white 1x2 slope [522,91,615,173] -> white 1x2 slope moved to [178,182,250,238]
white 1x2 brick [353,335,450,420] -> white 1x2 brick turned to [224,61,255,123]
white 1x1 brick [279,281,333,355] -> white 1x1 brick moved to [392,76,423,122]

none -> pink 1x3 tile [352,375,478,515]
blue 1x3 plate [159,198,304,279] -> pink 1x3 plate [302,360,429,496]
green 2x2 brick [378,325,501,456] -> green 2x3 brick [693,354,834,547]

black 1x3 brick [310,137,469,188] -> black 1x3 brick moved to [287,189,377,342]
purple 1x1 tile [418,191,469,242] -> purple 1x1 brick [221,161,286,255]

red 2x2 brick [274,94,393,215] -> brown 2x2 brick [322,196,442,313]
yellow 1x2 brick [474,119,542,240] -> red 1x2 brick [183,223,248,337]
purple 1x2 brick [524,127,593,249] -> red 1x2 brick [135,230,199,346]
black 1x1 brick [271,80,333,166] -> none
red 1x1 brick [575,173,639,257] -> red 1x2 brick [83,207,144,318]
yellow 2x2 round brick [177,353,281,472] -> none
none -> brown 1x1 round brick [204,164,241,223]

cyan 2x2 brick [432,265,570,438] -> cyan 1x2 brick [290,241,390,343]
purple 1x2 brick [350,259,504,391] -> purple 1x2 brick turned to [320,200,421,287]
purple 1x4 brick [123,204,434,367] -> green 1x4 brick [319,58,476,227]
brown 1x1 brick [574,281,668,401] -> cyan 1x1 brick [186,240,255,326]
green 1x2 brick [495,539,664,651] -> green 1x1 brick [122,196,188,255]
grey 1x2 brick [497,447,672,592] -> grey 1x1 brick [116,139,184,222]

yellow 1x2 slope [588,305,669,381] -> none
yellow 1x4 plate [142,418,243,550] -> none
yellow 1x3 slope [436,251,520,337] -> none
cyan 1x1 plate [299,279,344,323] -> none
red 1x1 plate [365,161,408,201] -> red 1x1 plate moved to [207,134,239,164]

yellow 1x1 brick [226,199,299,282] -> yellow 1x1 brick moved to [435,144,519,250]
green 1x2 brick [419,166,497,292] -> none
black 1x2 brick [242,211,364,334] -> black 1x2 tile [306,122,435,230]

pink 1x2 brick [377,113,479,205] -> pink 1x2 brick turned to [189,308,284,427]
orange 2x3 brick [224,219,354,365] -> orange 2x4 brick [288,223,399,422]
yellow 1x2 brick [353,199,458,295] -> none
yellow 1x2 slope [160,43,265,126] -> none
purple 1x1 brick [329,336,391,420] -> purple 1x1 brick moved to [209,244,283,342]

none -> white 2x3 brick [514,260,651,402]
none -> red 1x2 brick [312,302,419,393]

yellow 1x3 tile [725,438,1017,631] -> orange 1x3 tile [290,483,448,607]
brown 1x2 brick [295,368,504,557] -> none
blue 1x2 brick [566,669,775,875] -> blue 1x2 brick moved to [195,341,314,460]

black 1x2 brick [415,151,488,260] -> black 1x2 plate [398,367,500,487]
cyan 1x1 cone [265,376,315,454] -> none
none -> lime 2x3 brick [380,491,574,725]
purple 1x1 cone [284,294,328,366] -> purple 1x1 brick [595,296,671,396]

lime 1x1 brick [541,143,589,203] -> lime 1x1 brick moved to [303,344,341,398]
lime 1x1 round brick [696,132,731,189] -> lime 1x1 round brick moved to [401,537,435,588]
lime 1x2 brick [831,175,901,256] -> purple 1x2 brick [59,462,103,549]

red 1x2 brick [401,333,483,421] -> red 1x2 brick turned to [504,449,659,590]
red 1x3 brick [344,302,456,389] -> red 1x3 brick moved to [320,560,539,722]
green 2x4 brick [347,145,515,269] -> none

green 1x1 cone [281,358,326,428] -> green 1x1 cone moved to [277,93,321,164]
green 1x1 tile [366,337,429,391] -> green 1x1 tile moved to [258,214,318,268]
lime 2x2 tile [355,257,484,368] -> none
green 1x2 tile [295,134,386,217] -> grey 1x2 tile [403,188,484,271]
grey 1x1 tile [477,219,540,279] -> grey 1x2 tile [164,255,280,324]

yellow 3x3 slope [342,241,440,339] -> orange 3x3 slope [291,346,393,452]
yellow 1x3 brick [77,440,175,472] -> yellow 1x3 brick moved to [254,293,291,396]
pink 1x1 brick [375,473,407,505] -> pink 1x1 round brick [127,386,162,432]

◇ ◇ ◇ ◇ ◇

Job:
What is needed is a verbatim copy of every line in the records above from the one containing "brown 1x1 brick" down to the one containing "green 1x2 brick [419,166,497,292] -> none", both included, and nothing more.

Response to the exercise:
brown 1x1 brick [574,281,668,401] -> cyan 1x1 brick [186,240,255,326]
green 1x2 brick [495,539,664,651] -> green 1x1 brick [122,196,188,255]
grey 1x2 brick [497,447,672,592] -> grey 1x1 brick [116,139,184,222]

yellow 1x2 slope [588,305,669,381] -> none
yellow 1x4 plate [142,418,243,550] -> none
yellow 1x3 slope [436,251,520,337] -> none
cyan 1x1 plate [299,279,344,323] -> none
red 1x1 plate [365,161,408,201] -> red 1x1 plate moved to [207,134,239,164]

yellow 1x1 brick [226,199,299,282] -> yellow 1x1 brick moved to [435,144,519,250]
green 1x2 brick [419,166,497,292] -> none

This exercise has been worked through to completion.